§ **Task to complete**: An acceptable answer contains each line of the material, unchanged.

§ **Dataset excerpt**:
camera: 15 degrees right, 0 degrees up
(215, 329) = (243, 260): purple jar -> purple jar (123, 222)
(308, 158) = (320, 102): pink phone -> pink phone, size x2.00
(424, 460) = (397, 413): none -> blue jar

§ **Solved problem**:
camera: 15 degrees right, 0 degrees up
(215, 329) = (243, 260): purple jar -> purple jar (123, 222)
(308, 158) = (320, 102): pink phone -> pink phone, size x2.00
(424, 460) = (397, 413): none -> blue jar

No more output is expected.